Instruction: A faithful, picture-free copy of the listing below is required.

Data extract:

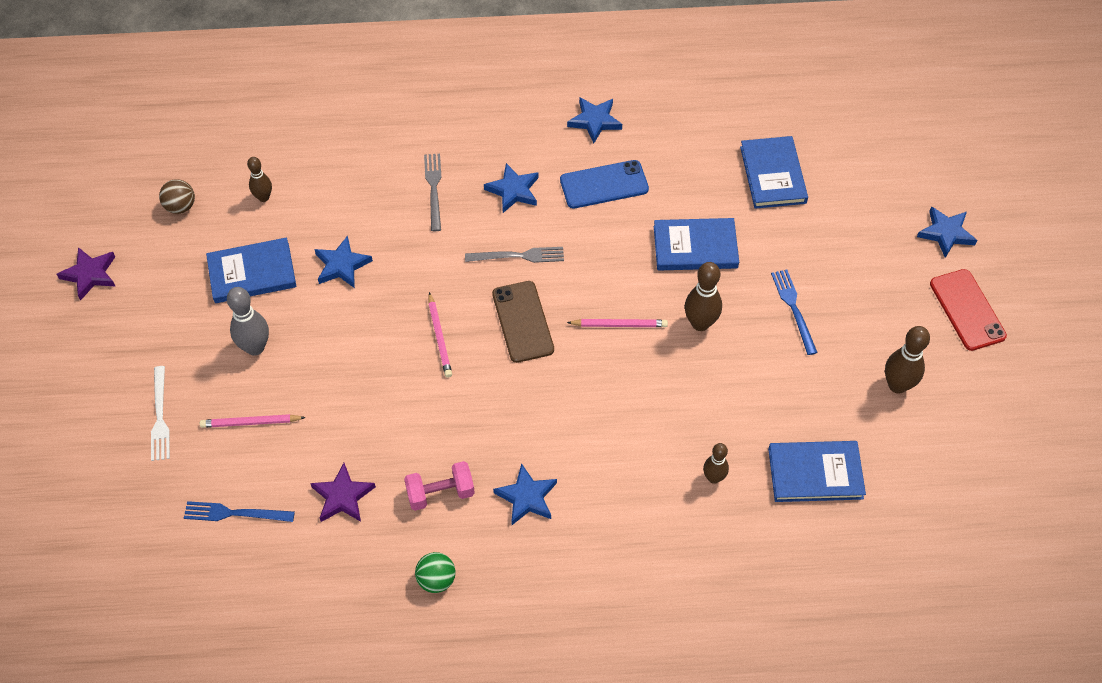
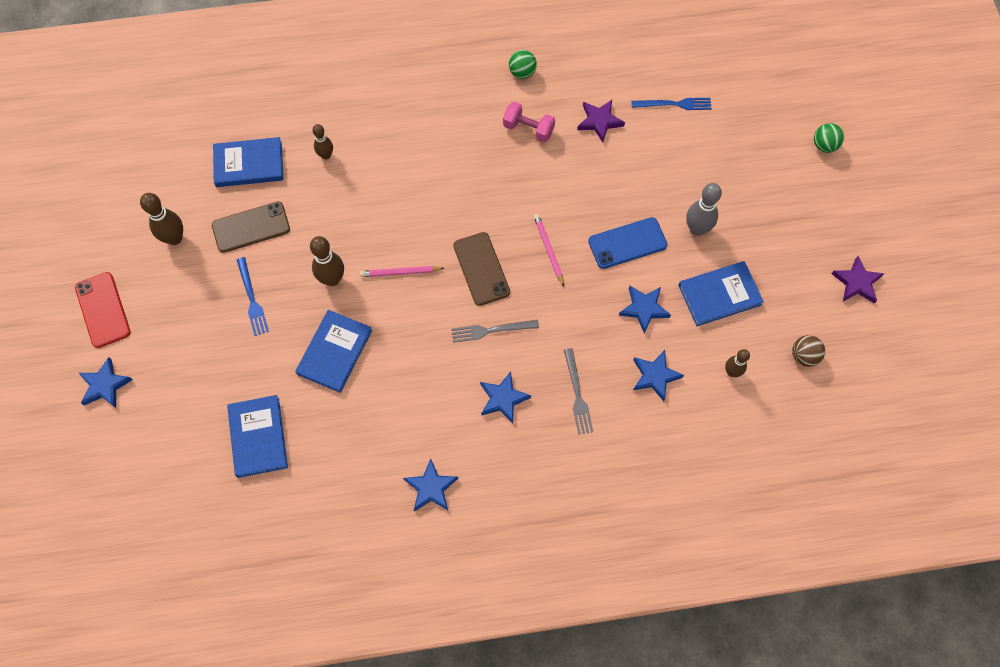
camera: 175 degrees right, 10 degrees up
white fork [151,366,170,461] -> none
pink pencil [200,414,306,428] -> none
pink dumbbell [404,461,475,511] -> pink dumbbell turned 45 degrees clockwise [503,102,555,142]
blue star [493,463,557,525] -> blue star moved to [633,350,684,401]
blue phone [560,160,649,208] -> blue phone moved to [588,217,668,269]
blue book [654,218,739,270] -> blue book turned 60 degrees counterclockwise [295,310,372,393]
none -> brown phone [212,202,290,253]
none -> green ball [814,123,844,153]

Solution to the problem:
camera: 175 degrees right, 10 degrees up
white fork [151,366,170,461] -> none
pink pencil [200,414,306,428] -> none
pink dumbbell [404,461,475,511] -> pink dumbbell turned 45 degrees clockwise [503,102,555,142]
blue star [493,463,557,525] -> blue star moved to [633,350,684,401]
blue phone [560,160,649,208] -> blue phone moved to [588,217,668,269]
blue book [654,218,739,270] -> blue book turned 60 degrees counterclockwise [295,310,372,393]
none -> brown phone [212,202,290,253]
none -> green ball [814,123,844,153]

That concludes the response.